• **Written task**:
Locate each line in the material below that contains the string "kern", with case counting, and copy those lines in full.

• **Stored data entries**:
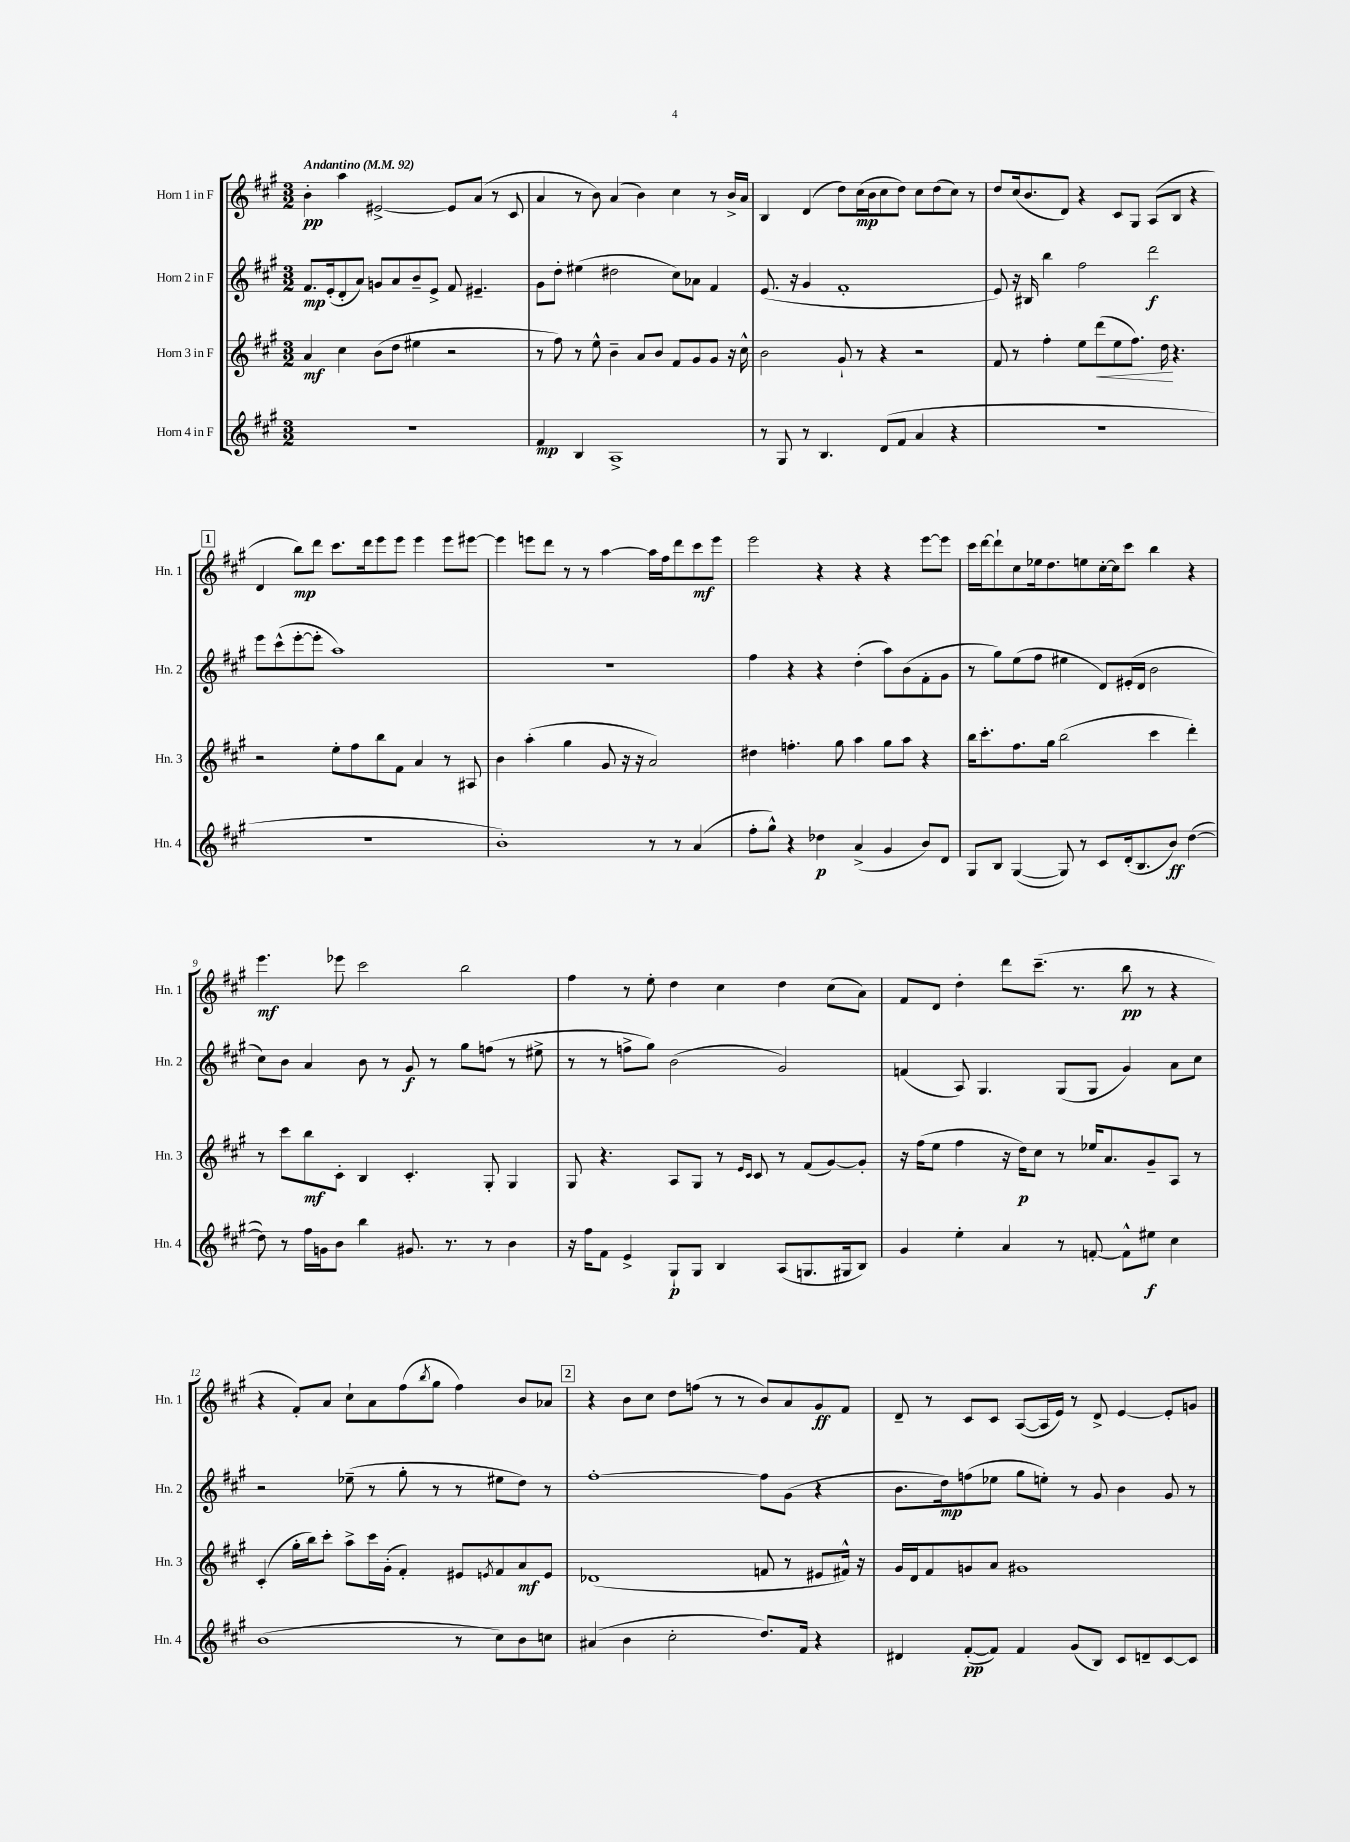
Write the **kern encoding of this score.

**kern	**dynam	**kern	**dynam	**kern	**dynam	**kern	**dynam
*part4	*part4	*part3	*part3	*part2	*part2	*part1	*part1
*staff4	*staff4	*staff3	*staff3	*staff2	*staff2	*staff1	*staff1
*I"Horn 4 in F	*	*I"Horn 3 in F	*	*I"Horn 2 in F	*	*I"Horn 1 in F	*
*I'Hn. 4	*	*I'Hn. 3	*	*I'Hn. 2	*	*I'Hn. 1	*
*clefG2	*	*clefG2	*	*clefG2	*	*clefG2	*
*k[f#c#g#]	*	*k[f#c#g#]	*	*k[f#c#g#]	*	*k[f#c#g#]	*
*M3/2	*	*M3/2	*	*M3/2	*	*M3/2	*
*MM92	*	*MM92	*	*MM92	*	*MM92	*
=1	=1	=1	=1	=1	=1	=1	=1
!	!	!	!	!	!	!LO:TX:a:B:t=Andantino	!
1.r	.	4a/	mf	8.f#/L	mp	4b'\	pp
.	.	.	.	(16e'/k	.	.	.
.	.	4cc#\	.	8d'/	.	4aa\	.
.	.	.	.	8a/J)	.	.	.
.	.	(8b\L	.	8gn/L	.	[2e#X^/	.
.	.	8dd\J	.	8a/	.	.	.
.	.	4ee#X\	.	8b~/	.	.	.
.	.	.	.	8e^/J	.	.	.
.	.	2r	.	8f#/	.	8e#/L]	.
.	.	.	.	4.e#X~/	.	(8a/J	.
.	.	.	.	.	.	8r	.
.	.	.	.	.	.	8c#/	.
=2	=2	=2	=2	=2	=2	=2	=2
4f#/	mp	8r	.	8g#\L	.	4a/	.
.	.	8ff#\)	.	8dd'\J	.	.	.
4B/	.	8r	.	(4ee#X\	.	8r	.
.	.	8ee^^\	.	.	.	8b\)	.
1A^	.	4b~\	.	2dd#X\	.	(4a/	.
.	.	8a/L	.	.	.	4b\)	.
.	.	8b/J	.	.	.	.	.
.	.	8f#/L	.	8cc#\L)	.	4cc#\	.
.	.	8g#/	.	8a-X\J	.	.	.
.	.	8g#/J	.	4f#/	.	8r	.
.	.	16r	.	.	.	16b^/LL	.
.	.	16cc#^^\	.	.	.	16a/JJ	.
=3	=3	=3	=3	=3	=3	=3	=3
8r	.	2b\	.	(8.e/	.	4B/	.
8G#/	.	.	.	.	.	.	.
.	.	.	.	16r	.	.	.
8r	.	.	.	4g#/	.	(4d/	.
4.B/	.	.	.	.	.	.	.
.	.	8g#`/	.	1f#'	.	8dd\L)	.
.	.	8r	.	.	.	(16cc#\L	mp
.	.	.	.	.	.	16b\J	.
(8d/L	.	4r	.	.	.	8cc#\	.
8f#/J	.	.	.	.	.	8dd\J)	.
4a/	.	2r	.	.	.	8cc#\L	.
.	.	.	.	.	.	(8dd\	.
4r	.	.	.	.	.	8cc#\J)	.
.	.	.	.	.	.	8r	.
=4	=4	=4	=4	=4	=4	=4	=4
1.r	.	8f#/	.	8e/)	.	8dd/L	.
.	.	8r	.	16r	.	(16cc#/k	.
.	.	.	.	16B#X/	.	8.b/	.
.	.	4ff#'\	.	4bb\	.	.	.
.	.	.	.	.	.	8d/J)	.
.	.	8ee\L	.	2ff#\	.	4r	.
!	!	!	!LO:HP:b	!	!	!	!
.	.	(8ddd\	<	.	.	.	.
.	.	8ee\	.	.	.	8c#/L	.
.	.	8.ff#\J)	.	.	.	8G#/J	.
.	.	.	.	2ddd\	f	(8A/L	.
.	.	16dd\	.	.	.	.	.
.	.	4.r	[	.	.	8B/J	.
.	.	.	.	.	.	4r	.
!!LO:LB:g=z
!!LO:REH:place=s1:t=1
=5	=5	=5	=5	=5	=5	=5	=5
1.r	.	2r	.	8eee\L	.	4d/	.
.	.	.	.	(8ccc#^^\	.	.	.
.	.	.	.	[8eee'\	.	8bb\L)	mp
.	.	.	.	8eee'\J]	.	8ddd\J	.
.	.	8ee'\L	.	1aa)	.	8.ccc#\L	.
.	.	8ff#\	.	.	.	.	.
.	.	.	.	.	.	16ddd\k	.
.	.	8bb\	.	.	.	8eee\	.
.	.	8f#\J	.	.	.	8eee\J	.
.	.	4a/	.	.	.	4eee\	.
.	.	8r	.	.	.	8eee\L	.
.	.	8A#X/	.	.	.	[8eee#X\J	.
=6	=6	=6	=6	=6	=6	=6	=6
1b')	.	4b\	.	1.r	.	4eee#\]	.
.	.	(4aa'\	.	.	.	8eeen\L	.
.	.	.	.	.	.	8ddd\J	.
.	.	4gg#\	.	.	.	8r	.
.	.	.	.	.	.	8r	.
.	.	8g#/	.	.	.	[4aa\	.
.	.	16r	.	.	.	.	.
.	.	16r	.	.	.	.	.
8r	.	2a/)	.	.	.	16aa\LL]	.
.	.	.	.	.	.	16ff#\J	.
8r	.	.	.	.	.	8ddd\	.
(4a/	.	.	.	.	.	8ccc#\	mf
.	.	.	.	.	.	8eee\J	.
=7	=7	=7	=7	=7	=7	=7	=7
8ff#'\L	.	4dd#X\	.	4ff#\	.	2eee\	.
8gg#^^\J)	.	.	.	.	.	.	.
4r	.	4.ffn'\	.	4r	.	.	.
4dd-X\	p	.	.	4r	.	4r	.
.	.	8gg#\	.	.	.	.	.
(4a^/	.	4aa\	.	(4dd'\	.	4r	.
4g#/	.	8gg#\L	.	8aa\L)	.	4r	.
.	.	8aa\J	.	(8b\	.	.	.
8b/L)	.	4r	.	8f#'\	.	[8eee\L	.
8d/J	.	.	.	8g#\J	.	8eee\J]	.
=8	=8	=8	=8	=8	=8	=8	=8
8G#/L	.	16bb\KL	.	8r	.	16ccc#\LL	.
.	.	8.ccc#'\	.	.	.	[16ddd\J	.
8B/J	.	.	.	8gg#\L)	.	8ddd`\]	.
([4G#/	.	8.ff#\	.	(8ee\	.	8cc#\	.
.	.	.	.	8ff#\J	.	16ee-X\k	.
.	.	16gg#\Jk	.	.	.	8.dd\	.
8G#/])	.	(2bb\	.	4ee#X\	.	.	.
8r	.	.	.	.	.	8een\	.
8c#/L	.	.	.	8d/L)	.	[16cc#'\L	.
.	.	.	.	.	.	16cc#\J]	.
(16d'/k	.	.	.	(16e#X'/L	.	8ccc#\J	.
8.B/	.	.	.	16d/JJ	.	.	.
.	.	4ccc#\	.	2b\	.	4bb\	.
8b/J)	ff	.	.	.	.	.	.
([4dd\	.	4ddd'\)	.	.	.	4r	.
!!LO:LB:g=z
=9	=9	=9	=9	=9	=9	=9	=9
8dd\])	.	8r	.	8cc#\L)	.	4.eee\	mf
8r	.	8ccc#\L	.	8b\J	.	.	.
16ff#\LL	.	8bb\	mf	4a/	.	.	.
16gn\J	.	.	.	.	.	.	.
8b\J	.	8c#'\J	.	.	.	8eee-X\	.
4bb\	.	4B/	.	8b\	.	2ccc#\	.
.	.	.	.	8r	.	.	.
8.g#X/	.	4.c#'/	.	8g#/	f	.	.
.	.	.	.	8r	.	.	.
8.r	.	.	.	.	.	.	.
.	.	.	.	8gg#\L	.	2bb\	.
8r	.	8G#'/	.	(8ffn\J	.	.	.
4b\	.	4G#/	.	8r	.	.	.
.	.	.	.	8ee#X^\	.	.	.
=10	=10	=10	=10	=10	=10	=10	=10
16r	.	8G#/	.	8r	.	4ff#\	.
16ff#\KL	.	.	.	.	.	.	.
8f#\J	.	4.r	.	8r	.	.	.
4e^/	.	.	.	8ffn^\L	.	8r	.
.	.	.	.	8gg#\J)	.	8ee'\	.
8G#`/L	p	8A/L	.	(2b\	.	4dd\	.
8G#/J	.	8G#/J	.	.	.	.	.
4B/	.	8r	.	.	.	4cc#\	.
.	.	16qqe/LL	.	.	.	.	.
.	.	16qqc#/JJ	.	.	.	.	.
.	.	8c#/	.	.	.	.	.
(8A/L	.	8r	.	2g#/)	.	4dd\	.
8.Gn/	.	(8f#/L	.	.	.	.	.
.	.	[8g#/)	.	.	.	(8cc#\L	.
16G#X/k	.	.	.	.	.	.	.
8B/J)	.	8g#'/J]	.	.	.	8a\J)	.
=11	=11	=11	=11	=11	=11	=11	=11
4g#/	.	16r	.	(4fn/	.	8f#/L	.
.	.	(16ff#\KL	.	.	.	.	.
.	.	8ee\J	.	.	.	8d/J	.
4ee'\	.	4ff#\	.	8A/)	.	4dd'\	.
.	.	.	.	4.G#/	.	.	.
4a/	.	16r	.	.	.	8ddd\L	.
.	.	16dd\KL)	p	.	.	.	.
.	.	8cc#\J	.	.	.	(8.ccc#~\J	.
8r	.	8r	.	(8G#/L	.	.	.
.	.	.	.	.	.	8.r	.
[8fn'/	.	16ee-X/KL	.	8G#/J	.	.	.
.	.	8.a/	.	.	.	.	.
8f^^\L]	.	.	.	4g#/)	.	8bb\	pp
8ee#X\J	f	8g#~/	.	.	.	8r	.
4cc#\	.	8A/J	.	8a\L	.	4r	.
.	.	8r	.	8cc#\J	.	.	.
!!LO:LB:g=z
=12	=12	=12	=12	=12	=12	=12	=12
(1b	.	(4c#'/	.	2r	.	4r	.
.	.	16gg#'\LL	.	.	.	8f#'/L)	.
.	.	16bb\J)	.	.	.	.	.
.	.	8ccc#'\J	.	.	.	8a/J	.
.	.	8aa^\L	.	(8ee-X~\	.	8cc#`\L	.
.	.	16ccc#\L	.	8r	.	8a\	.
.	.	(16g#'\JJ	.	.	.	.	.
.	.	4f#'/)	.	8gg#'\	.	(8ff#\	.
.	.	.	.	.	.	8qbb/	.
.	.	.	.	8r	.	8gg#\J	.
8r	.	8e#X/L	.	8r	.	4ff#\)	.
.	.	8qen/	.	.	.	.	.
8cc#\L)	.	8f#/	.	8ee#X\L	.	.	.
8b\	.	8a/	mf	8dd\J)	.	8b/L	.
8ccn\J	.	8e/J	.	8r	.	8a-X/J	.
!!LO:REH:place=s1:t=2
=13	=13	=13	=13	=13	=13	=13	=13
(4a#X/	.	(1d-X	.	[1ff#'	.	4r	.
4b\	.	.	.	.	.	8b\L	.
.	.	.	.	.	.	8cc#\J	.
2cc#'\	.	.	.	.	.	8dd\L	.
.	.	.	.	.	.	(8ffn\J	.
.	.	.	.	.	.	8r	.
.	.	.	.	.	.	8r	.
8.dd/L)	.	8fn/	.	8ff#\L]	.	8b/L)	.
.	.	8r	.	(8g#\J	.	8a/	.
16f#/Jk	.	.	.	.	.	.	.
4r	.	8e#X/L	.	4r	.	8g#/	ff
.	.	16f#X^^/Jk)	.	.	.	8f#/J	.
.	.	16r	.	.	.	.	.
=14	=14	=14	=14	=14	=14	=14	=14
4d#X/	.	16g#/LL	.	8.b\L	.	8d~/	.
.	.	16d/J	.	.	.	.	.
.	.	8f#/	.	.	.	8r	.
.	.	.	.	16dd\k)	mp	.	.
([8f#'/L	pp	8gn/	.	(8ffn\	.	8c#/L	.
8f#/J])	.	8a/J	.	8ee-X\J	.	8c#/J	.
4f#/	.	1g#X	.	8gg#\L	.	([8A/L	.
.	.	.	.	8een'\J)	.	16A/L]	.
.	.	.	.	.	.	16e/JJ)	.
(8g#/L	.	.	.	8r	.	8r	.
8B/J)	.	.	.	8g#/	.	8d^/	.
8c#/L	.	.	.	4b\	.	[4e/	.
8dn~/	.	.	.	.	.	.	.
[8c#/	.	.	.	8g#/	.	8e'/L]	.
8c#/J]	.	.	.	8r	.	8gn/J	.
==	==	==	==	==	==	==	==
*-	*-	*-	*-	*-	*-	*-	*-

• **Written solution**:
Write the **kern encoding of this score.
**kern	**dynam	**kern	**dynam	**kern	**dynam	**kern	**dynam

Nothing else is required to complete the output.